» Task details
The entries are to be written out word for word, with their images left out.

» Data to use
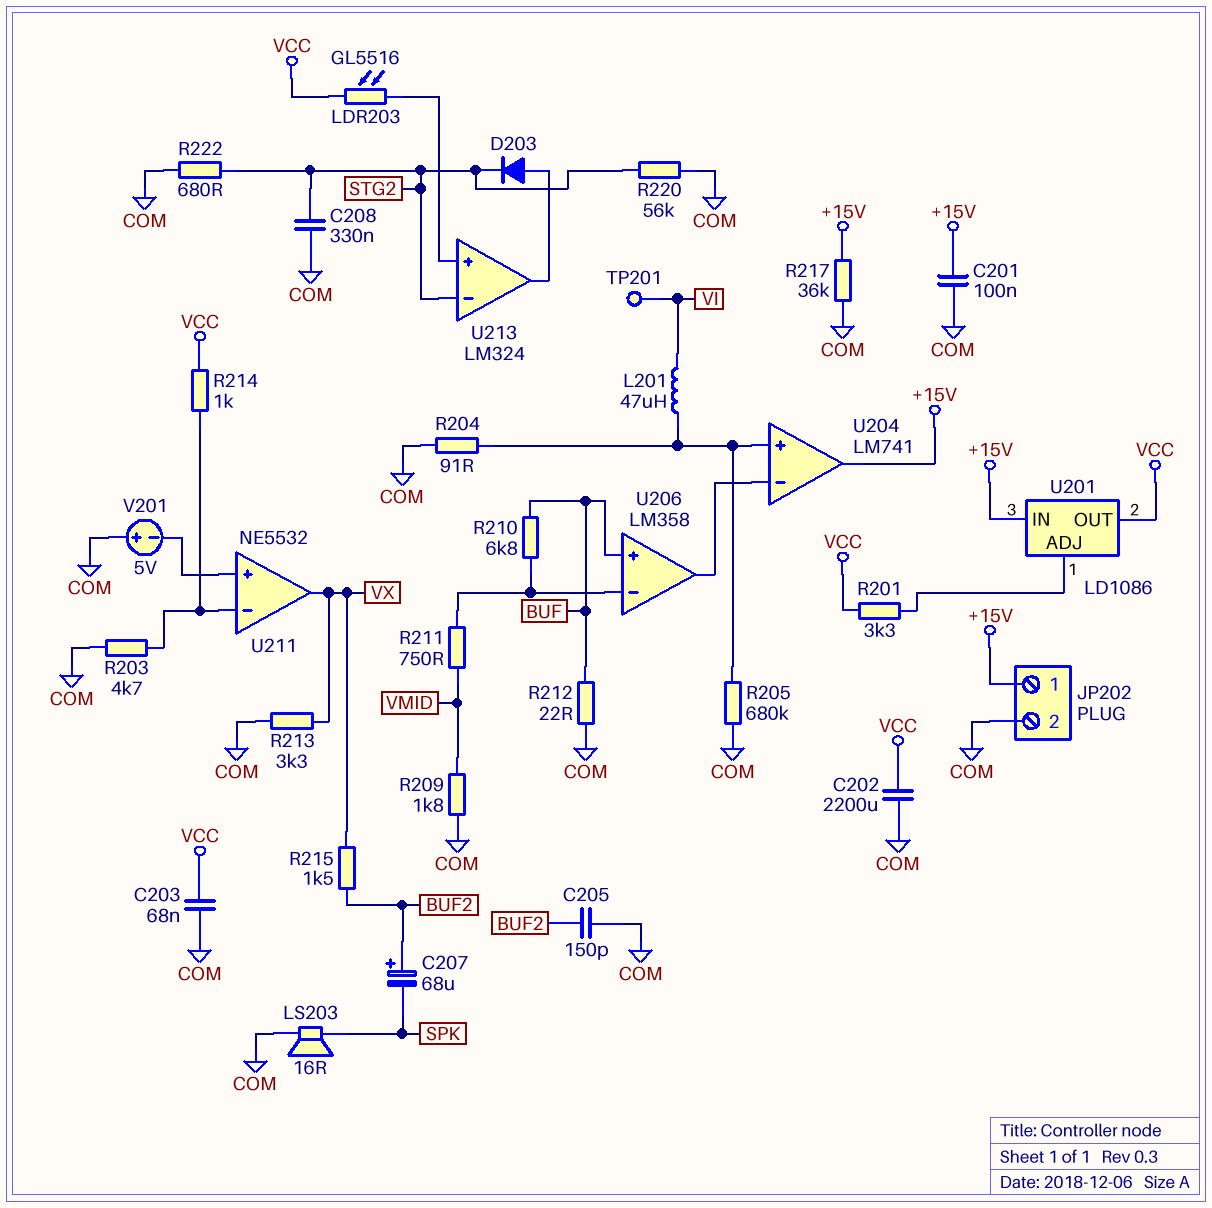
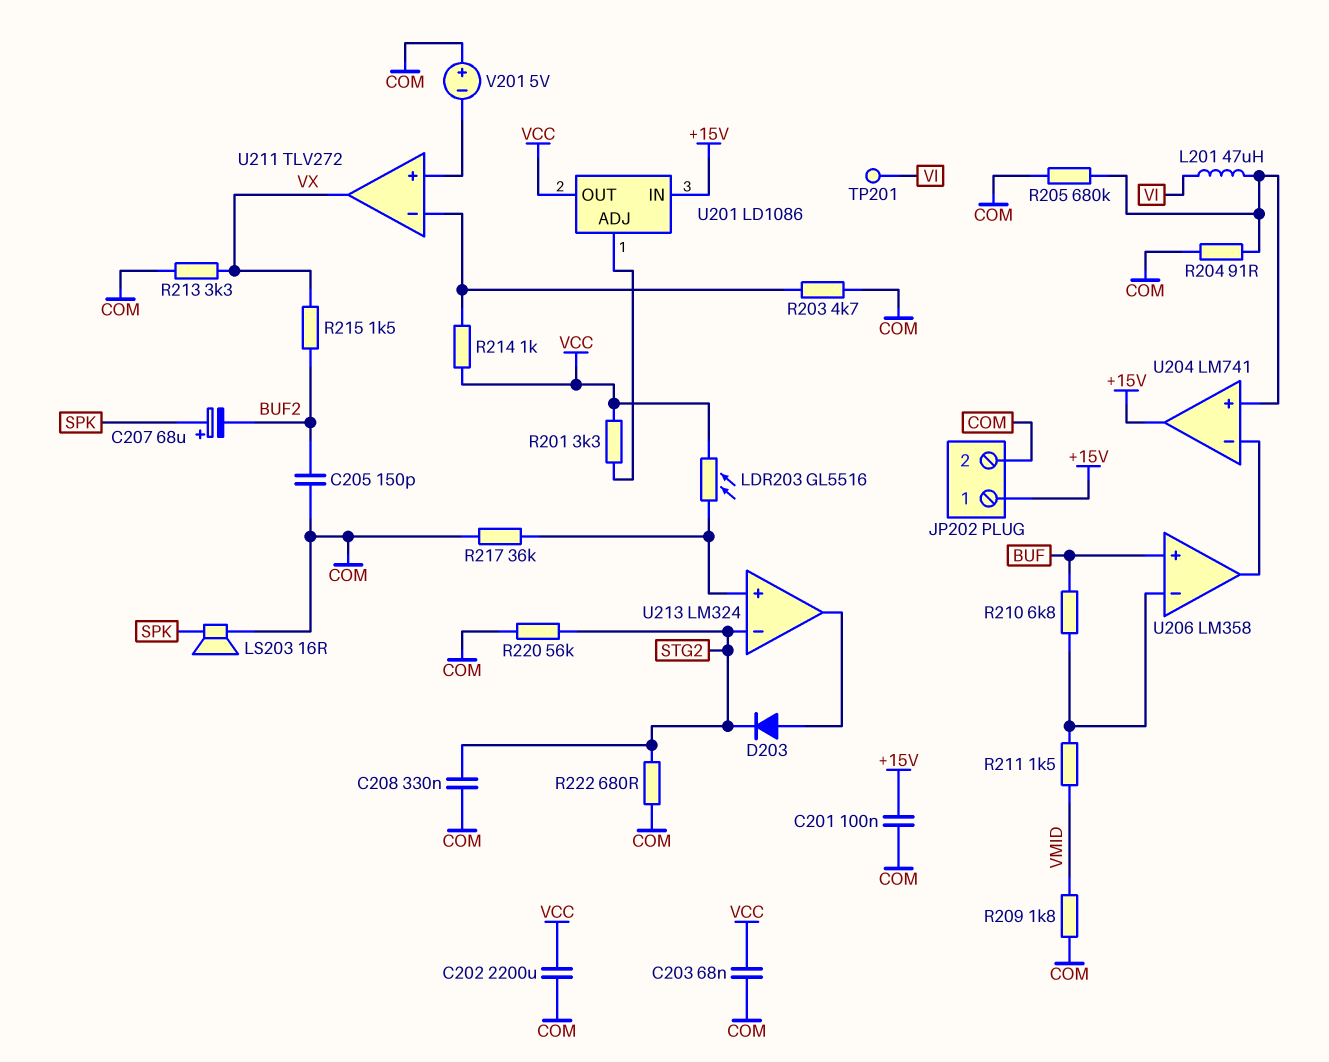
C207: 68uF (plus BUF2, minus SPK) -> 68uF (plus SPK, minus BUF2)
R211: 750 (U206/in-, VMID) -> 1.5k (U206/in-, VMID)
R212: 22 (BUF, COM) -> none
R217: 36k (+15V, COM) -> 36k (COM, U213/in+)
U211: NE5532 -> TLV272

» Solution
C207: 68uF (plus BUF2, minus SPK) -> 68uF (plus SPK, minus BUF2)
R211: 750 (U206/in-, VMID) -> 1.5k (U206/in-, VMID)
R212: 22 (BUF, COM) -> none
R217: 36k (+15V, COM) -> 36k (COM, U213/in+)
U211: NE5532 -> TLV272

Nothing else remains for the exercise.